• _PROBLEM DETAILS_
Exactly as written, print out each entry in the data, with no pictures.

• _DATA PROVIDED_
Start of Block

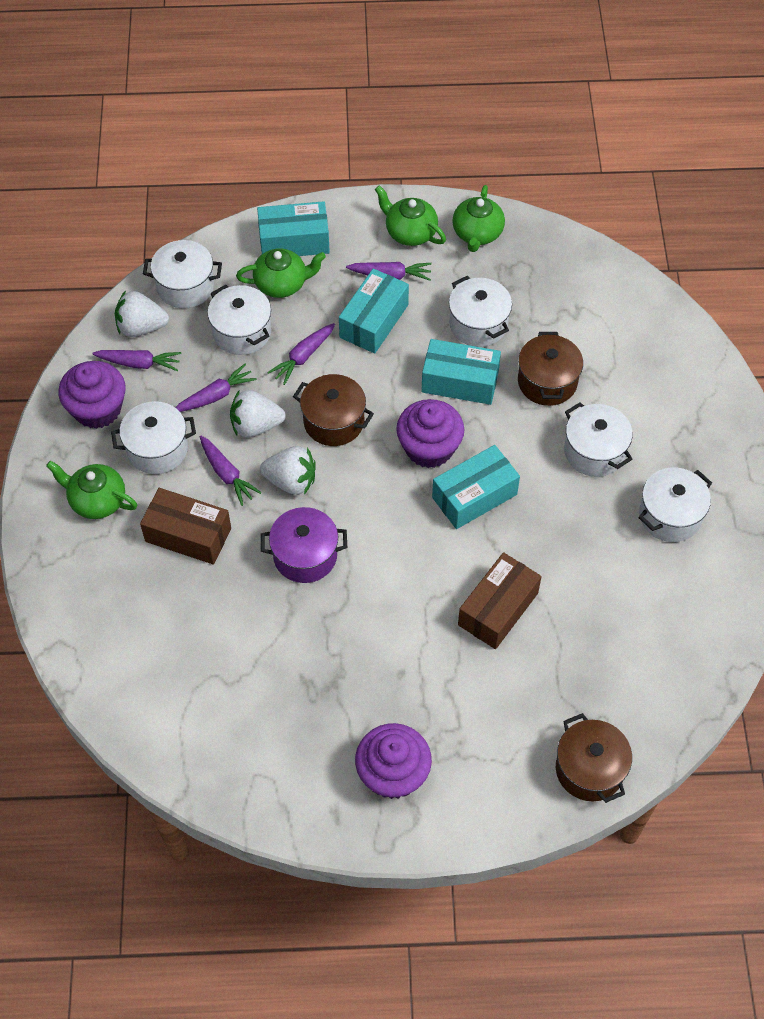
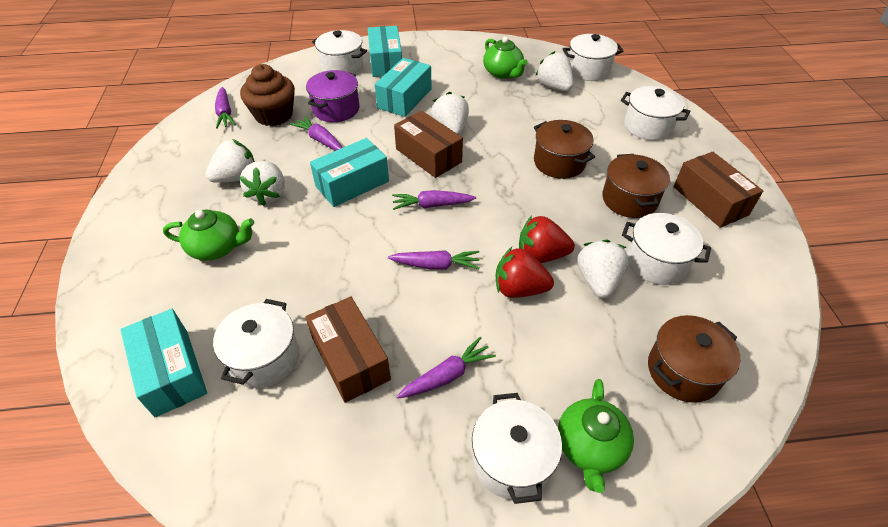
brown box: 2 -> 3
brown cupcake: 0 -> 1
green teapot: 4 -> 3
purple cupcake: 3 -> 0
red strawberry: 0 -> 2
white strawberry: 3 -> 5

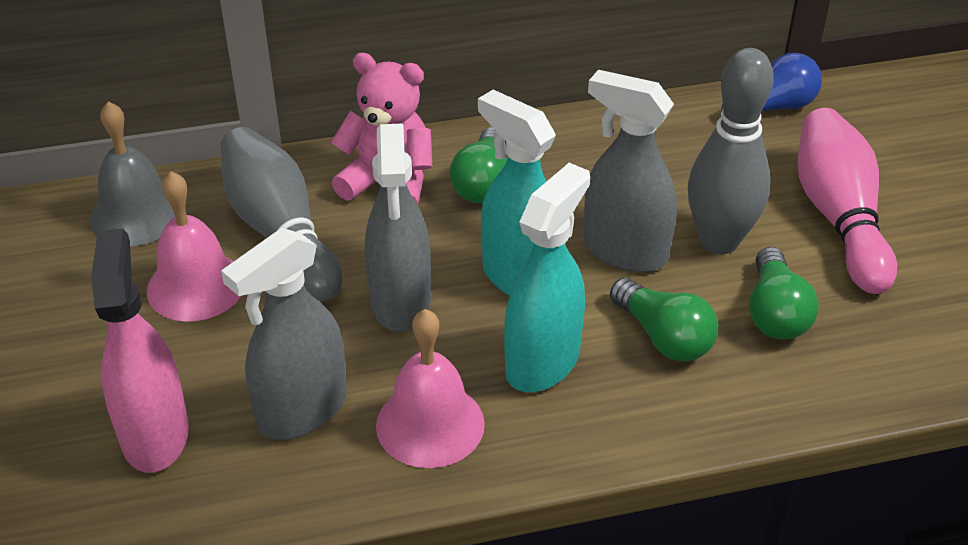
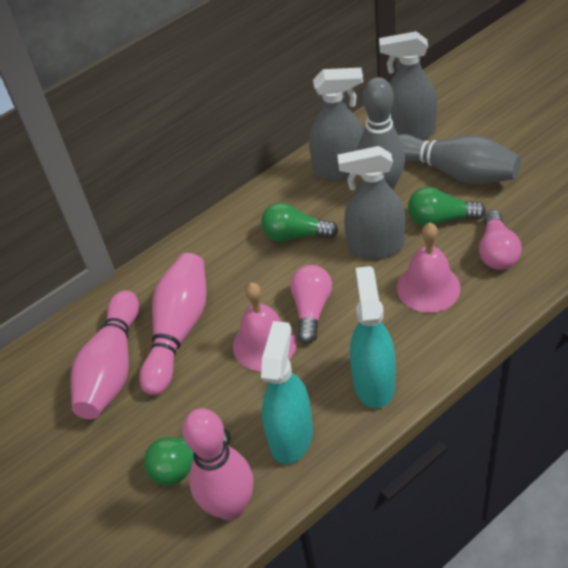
blue light bulb: 1 -> 0
grey bell: 1 -> 0
pink bowling pin: 1 -> 3
pink light bulb: 0 -> 2
pink spray bottle: 1 -> 0
pink teddy bear: 1 -> 0

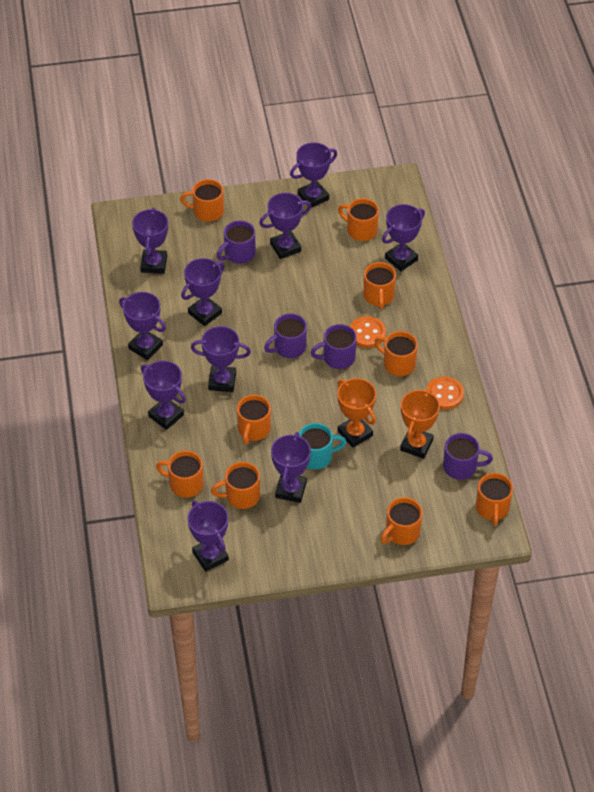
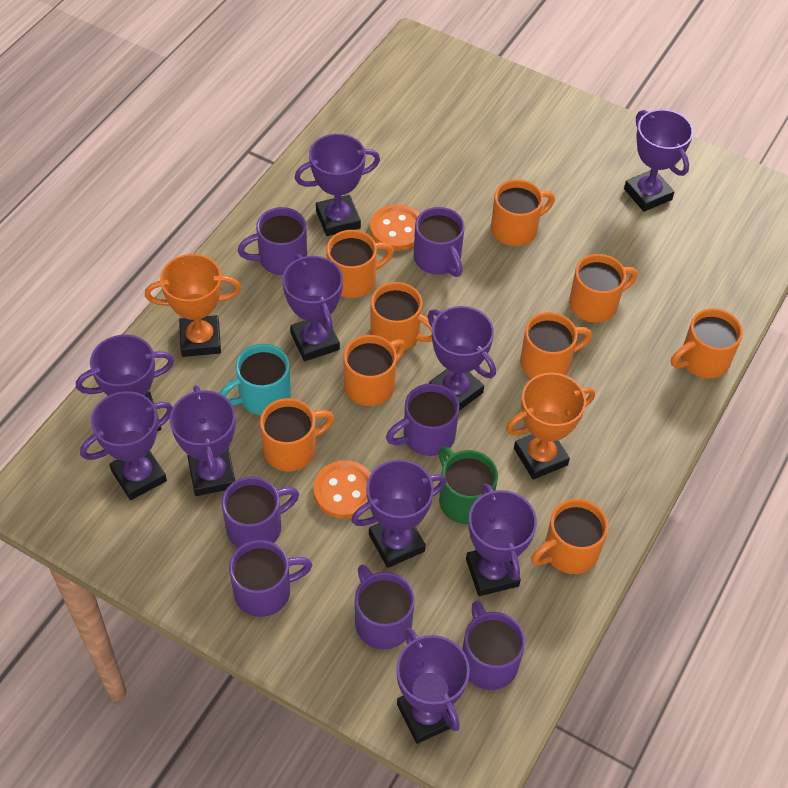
green mug: 0 -> 1
purple mug: 4 -> 7

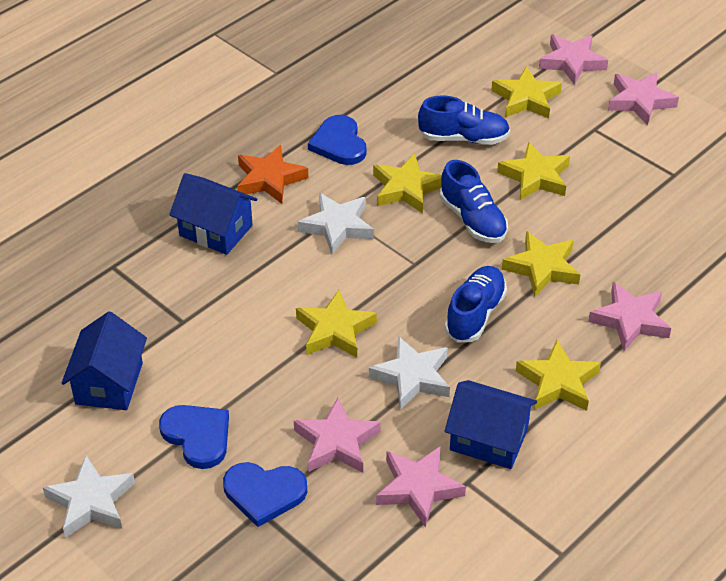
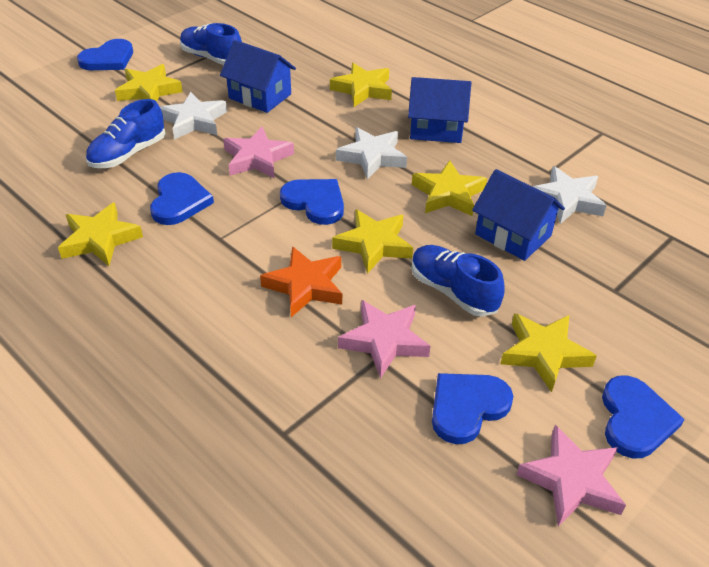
blue heart: 3 -> 5
pink star: 5 -> 3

End of Block

• _ANSWER BOX_
brown box: 2 -> 3
brown cupcake: 0 -> 1
green teapot: 4 -> 3
purple cupcake: 3 -> 0
red strawberry: 0 -> 2
white strawberry: 3 -> 5

blue light bulb: 1 -> 0
grey bell: 1 -> 0
pink bowling pin: 1 -> 3
pink light bulb: 0 -> 2
pink spray bottle: 1 -> 0
pink teddy bear: 1 -> 0

green mug: 0 -> 1
purple mug: 4 -> 7

blue heart: 3 -> 5
pink star: 5 -> 3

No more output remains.